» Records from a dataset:
┌──
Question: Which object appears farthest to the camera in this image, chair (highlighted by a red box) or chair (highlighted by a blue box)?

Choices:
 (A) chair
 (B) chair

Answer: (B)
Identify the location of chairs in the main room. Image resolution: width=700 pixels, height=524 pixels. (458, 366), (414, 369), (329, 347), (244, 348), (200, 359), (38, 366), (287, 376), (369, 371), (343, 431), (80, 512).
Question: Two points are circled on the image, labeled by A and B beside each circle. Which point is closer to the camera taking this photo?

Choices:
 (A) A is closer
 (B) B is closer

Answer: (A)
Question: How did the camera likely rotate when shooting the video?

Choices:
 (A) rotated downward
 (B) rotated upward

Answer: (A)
└──
┌──
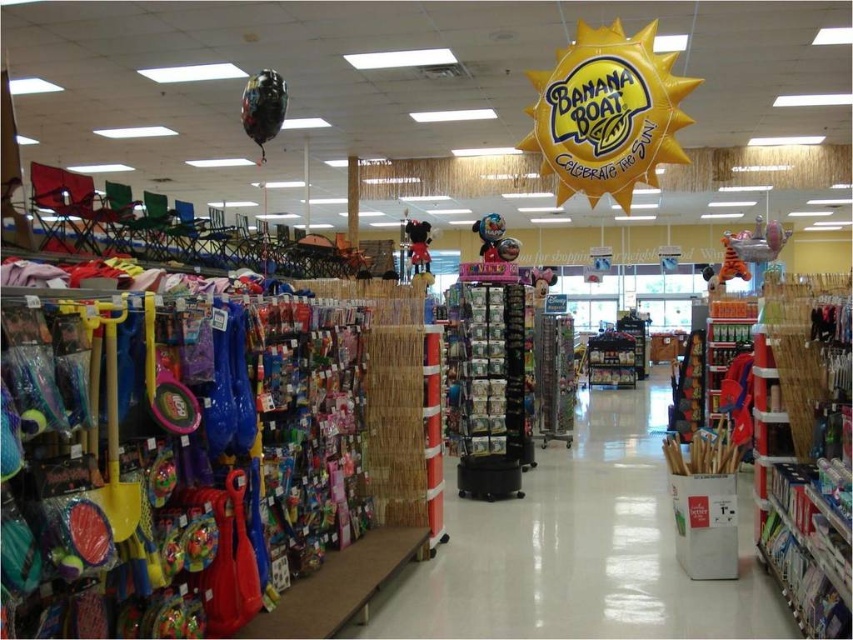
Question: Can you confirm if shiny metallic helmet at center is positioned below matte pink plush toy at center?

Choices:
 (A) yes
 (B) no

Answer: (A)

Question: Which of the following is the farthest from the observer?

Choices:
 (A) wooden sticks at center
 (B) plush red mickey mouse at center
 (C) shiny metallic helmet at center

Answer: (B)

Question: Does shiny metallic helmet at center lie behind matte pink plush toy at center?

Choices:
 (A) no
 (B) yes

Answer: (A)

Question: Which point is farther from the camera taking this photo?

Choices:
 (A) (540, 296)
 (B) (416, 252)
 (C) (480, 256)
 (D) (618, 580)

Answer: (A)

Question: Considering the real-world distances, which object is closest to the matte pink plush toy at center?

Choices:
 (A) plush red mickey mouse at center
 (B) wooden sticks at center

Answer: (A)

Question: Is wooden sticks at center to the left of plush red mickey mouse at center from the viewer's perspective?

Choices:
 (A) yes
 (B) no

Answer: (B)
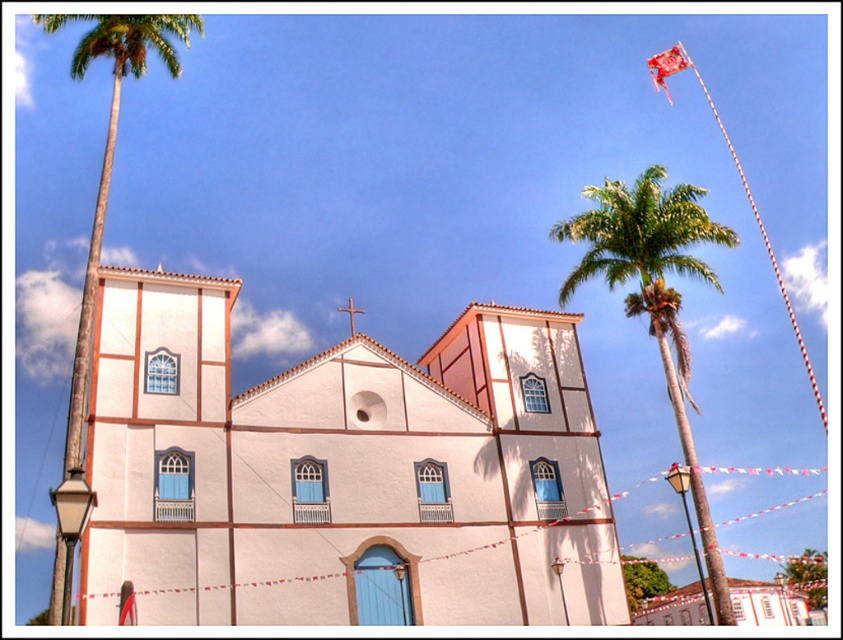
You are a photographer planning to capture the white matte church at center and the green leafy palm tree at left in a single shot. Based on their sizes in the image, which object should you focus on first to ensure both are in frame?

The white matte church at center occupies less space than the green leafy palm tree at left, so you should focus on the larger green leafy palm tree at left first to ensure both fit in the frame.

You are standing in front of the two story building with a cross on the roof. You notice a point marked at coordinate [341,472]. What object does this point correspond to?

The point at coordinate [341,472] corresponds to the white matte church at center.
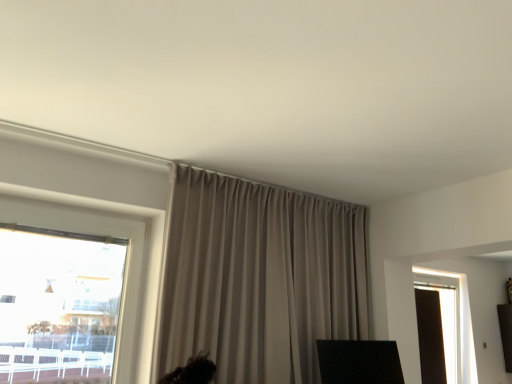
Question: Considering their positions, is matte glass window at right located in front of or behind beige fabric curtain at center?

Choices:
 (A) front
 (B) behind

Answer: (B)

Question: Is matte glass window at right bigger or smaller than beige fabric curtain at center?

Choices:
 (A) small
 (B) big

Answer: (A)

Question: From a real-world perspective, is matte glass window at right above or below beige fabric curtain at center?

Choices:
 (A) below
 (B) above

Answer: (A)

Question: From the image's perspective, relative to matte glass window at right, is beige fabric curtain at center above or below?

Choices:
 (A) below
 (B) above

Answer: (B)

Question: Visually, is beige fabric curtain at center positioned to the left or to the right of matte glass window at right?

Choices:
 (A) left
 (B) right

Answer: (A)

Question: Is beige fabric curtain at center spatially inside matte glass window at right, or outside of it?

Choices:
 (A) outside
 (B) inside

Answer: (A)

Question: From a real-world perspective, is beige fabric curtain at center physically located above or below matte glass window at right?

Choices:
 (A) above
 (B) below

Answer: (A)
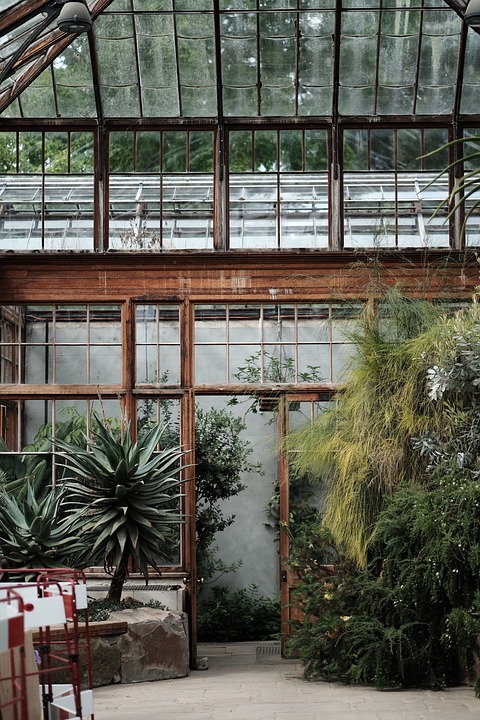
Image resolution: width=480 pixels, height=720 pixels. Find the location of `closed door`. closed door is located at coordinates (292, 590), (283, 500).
└──
Which lines in the listing above contain the word "rotated", with case counting? Select each such line and copy it out.

 (A) rotated downward
 (B) rotated upward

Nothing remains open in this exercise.